» Records shown:
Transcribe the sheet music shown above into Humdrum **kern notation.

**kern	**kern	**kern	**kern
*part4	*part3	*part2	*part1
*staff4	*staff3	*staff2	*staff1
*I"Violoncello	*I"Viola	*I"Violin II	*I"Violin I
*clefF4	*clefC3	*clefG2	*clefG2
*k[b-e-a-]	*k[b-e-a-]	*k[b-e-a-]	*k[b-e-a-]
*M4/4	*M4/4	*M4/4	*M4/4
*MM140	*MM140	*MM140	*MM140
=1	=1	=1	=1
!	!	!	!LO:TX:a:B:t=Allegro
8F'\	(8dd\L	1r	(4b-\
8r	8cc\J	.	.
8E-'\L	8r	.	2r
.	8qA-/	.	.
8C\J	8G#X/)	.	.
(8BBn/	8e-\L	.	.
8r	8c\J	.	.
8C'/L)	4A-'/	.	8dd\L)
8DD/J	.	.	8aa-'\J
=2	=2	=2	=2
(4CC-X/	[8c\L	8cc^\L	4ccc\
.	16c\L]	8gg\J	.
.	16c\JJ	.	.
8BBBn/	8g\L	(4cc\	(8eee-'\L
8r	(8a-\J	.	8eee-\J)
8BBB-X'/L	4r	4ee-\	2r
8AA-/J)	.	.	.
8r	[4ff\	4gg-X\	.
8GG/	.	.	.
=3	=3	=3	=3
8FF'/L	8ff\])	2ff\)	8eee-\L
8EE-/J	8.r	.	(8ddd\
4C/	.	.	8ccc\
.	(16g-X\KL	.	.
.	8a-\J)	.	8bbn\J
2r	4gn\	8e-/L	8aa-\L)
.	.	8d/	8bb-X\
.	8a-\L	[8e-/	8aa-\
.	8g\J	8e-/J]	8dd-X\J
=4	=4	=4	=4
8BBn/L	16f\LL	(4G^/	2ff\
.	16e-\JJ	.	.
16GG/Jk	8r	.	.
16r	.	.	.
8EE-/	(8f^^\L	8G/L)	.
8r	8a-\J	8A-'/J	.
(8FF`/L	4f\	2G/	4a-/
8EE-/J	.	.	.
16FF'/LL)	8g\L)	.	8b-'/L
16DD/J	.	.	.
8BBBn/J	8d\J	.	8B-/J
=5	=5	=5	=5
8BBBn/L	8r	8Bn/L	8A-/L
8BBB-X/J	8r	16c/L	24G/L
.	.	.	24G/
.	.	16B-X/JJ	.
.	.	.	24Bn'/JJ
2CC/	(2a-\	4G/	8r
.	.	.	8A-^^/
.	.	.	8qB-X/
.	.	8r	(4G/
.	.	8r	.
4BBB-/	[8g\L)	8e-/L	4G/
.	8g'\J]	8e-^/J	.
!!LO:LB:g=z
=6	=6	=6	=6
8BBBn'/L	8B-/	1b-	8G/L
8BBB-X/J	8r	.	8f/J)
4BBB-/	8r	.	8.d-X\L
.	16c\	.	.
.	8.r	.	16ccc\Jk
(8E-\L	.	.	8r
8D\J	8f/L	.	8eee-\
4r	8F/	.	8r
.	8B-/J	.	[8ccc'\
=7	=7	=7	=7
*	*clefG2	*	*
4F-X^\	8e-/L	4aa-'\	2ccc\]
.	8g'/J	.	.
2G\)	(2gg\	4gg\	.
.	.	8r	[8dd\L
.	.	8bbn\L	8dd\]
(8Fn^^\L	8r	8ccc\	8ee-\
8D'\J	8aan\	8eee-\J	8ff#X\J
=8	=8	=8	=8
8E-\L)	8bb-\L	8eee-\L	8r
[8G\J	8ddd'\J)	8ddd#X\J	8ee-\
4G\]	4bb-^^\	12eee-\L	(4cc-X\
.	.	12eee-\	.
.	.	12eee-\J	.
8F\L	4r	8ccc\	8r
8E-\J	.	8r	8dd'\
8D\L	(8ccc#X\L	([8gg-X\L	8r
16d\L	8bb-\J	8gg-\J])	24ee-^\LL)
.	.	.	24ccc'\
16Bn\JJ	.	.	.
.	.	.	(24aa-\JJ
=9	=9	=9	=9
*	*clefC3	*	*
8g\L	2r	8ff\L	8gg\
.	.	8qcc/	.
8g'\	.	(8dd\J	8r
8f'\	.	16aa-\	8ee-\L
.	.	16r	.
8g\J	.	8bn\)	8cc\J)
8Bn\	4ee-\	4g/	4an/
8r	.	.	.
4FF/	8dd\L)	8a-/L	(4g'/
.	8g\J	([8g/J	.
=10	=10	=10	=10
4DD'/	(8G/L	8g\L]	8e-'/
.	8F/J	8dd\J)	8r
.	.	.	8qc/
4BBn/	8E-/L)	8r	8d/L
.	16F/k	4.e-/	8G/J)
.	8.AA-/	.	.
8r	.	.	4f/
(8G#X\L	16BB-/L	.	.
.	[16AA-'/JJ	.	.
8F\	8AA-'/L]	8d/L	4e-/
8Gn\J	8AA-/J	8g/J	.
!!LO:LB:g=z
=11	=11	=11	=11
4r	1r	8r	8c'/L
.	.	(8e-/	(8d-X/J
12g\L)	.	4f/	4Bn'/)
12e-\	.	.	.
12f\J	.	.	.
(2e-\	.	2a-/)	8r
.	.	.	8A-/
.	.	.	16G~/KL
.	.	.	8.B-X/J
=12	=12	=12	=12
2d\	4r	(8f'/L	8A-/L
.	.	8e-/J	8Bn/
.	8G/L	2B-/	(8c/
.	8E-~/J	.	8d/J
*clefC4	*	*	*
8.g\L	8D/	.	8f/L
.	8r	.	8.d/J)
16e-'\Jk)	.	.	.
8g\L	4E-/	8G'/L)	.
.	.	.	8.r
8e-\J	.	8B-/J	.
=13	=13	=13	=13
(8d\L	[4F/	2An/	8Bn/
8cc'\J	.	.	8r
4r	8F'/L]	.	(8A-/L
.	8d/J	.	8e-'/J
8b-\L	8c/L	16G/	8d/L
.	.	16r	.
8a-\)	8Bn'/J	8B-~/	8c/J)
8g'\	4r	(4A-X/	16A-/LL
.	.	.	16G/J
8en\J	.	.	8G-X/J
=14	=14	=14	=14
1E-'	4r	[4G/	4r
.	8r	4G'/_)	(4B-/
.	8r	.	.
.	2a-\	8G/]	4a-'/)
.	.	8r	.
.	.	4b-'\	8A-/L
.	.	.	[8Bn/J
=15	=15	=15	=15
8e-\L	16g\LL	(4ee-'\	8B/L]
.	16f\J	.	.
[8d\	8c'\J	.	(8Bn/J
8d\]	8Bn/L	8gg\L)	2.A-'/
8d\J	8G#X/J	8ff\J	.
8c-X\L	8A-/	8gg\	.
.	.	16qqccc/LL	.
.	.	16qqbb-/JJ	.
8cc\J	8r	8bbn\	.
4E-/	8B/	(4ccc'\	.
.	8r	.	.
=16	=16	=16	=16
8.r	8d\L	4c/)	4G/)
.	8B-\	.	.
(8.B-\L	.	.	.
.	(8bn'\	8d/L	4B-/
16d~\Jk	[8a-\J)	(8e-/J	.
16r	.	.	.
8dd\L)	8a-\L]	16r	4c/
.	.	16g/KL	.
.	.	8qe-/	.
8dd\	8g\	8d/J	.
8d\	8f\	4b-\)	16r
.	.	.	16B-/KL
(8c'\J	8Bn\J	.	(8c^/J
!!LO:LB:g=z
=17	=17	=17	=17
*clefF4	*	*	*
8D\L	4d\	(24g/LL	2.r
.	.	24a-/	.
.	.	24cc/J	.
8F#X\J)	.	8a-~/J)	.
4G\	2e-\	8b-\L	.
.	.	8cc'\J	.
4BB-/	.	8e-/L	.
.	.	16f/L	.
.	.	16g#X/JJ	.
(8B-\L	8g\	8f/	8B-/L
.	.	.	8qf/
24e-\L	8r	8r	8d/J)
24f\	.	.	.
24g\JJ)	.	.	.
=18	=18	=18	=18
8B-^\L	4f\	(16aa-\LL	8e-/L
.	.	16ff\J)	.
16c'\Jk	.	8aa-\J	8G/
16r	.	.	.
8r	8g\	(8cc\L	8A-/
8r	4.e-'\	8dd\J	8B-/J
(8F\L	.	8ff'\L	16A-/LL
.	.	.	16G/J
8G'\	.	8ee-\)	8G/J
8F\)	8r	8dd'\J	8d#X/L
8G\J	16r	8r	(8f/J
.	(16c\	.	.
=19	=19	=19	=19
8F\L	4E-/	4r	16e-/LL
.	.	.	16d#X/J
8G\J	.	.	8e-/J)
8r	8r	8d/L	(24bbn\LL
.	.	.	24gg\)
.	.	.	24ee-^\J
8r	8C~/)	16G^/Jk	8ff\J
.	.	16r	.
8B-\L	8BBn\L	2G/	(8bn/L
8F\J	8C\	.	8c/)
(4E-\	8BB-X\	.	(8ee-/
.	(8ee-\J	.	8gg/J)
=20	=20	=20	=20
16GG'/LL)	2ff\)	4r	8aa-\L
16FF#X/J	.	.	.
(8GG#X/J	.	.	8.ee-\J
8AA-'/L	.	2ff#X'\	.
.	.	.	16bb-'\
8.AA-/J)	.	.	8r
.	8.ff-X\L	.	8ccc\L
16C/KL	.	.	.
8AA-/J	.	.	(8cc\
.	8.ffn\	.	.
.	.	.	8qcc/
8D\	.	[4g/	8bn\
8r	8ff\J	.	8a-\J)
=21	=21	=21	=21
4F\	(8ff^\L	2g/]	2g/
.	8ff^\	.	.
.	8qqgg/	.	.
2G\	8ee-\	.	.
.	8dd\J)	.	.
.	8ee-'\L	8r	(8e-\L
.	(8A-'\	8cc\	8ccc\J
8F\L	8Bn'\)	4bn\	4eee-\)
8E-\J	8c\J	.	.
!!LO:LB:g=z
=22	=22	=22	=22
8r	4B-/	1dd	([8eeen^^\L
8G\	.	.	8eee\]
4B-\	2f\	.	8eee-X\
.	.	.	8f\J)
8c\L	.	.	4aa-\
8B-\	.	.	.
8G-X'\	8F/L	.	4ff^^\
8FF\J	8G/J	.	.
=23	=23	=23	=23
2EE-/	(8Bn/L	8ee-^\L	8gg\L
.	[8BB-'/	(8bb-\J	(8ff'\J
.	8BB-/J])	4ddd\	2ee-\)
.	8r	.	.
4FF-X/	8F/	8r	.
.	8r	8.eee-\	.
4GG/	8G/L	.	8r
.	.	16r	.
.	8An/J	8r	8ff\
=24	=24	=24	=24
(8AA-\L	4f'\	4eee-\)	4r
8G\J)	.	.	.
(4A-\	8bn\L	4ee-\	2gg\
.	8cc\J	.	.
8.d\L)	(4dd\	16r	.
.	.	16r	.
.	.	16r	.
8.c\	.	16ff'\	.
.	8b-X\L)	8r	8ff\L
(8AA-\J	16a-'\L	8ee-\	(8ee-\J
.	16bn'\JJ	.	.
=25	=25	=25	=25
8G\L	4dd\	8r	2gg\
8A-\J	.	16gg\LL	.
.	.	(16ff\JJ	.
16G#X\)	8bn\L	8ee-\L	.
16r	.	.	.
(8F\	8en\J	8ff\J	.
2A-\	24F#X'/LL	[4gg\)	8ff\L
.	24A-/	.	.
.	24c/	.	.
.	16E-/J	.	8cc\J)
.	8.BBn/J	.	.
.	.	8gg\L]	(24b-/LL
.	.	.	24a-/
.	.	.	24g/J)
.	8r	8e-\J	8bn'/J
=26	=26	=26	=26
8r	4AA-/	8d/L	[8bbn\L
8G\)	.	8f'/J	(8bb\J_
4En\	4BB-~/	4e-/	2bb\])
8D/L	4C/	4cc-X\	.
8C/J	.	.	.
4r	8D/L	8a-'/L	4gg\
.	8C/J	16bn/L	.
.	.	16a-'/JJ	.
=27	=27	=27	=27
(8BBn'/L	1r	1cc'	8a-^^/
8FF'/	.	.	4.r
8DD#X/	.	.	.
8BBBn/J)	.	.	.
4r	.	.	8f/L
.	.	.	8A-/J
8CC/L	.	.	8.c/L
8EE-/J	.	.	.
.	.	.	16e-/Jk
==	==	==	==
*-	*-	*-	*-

» Required work:
How many lines in the rows above contain the string "kern" with matching case? Reply with the number only.

» Worked solution:
2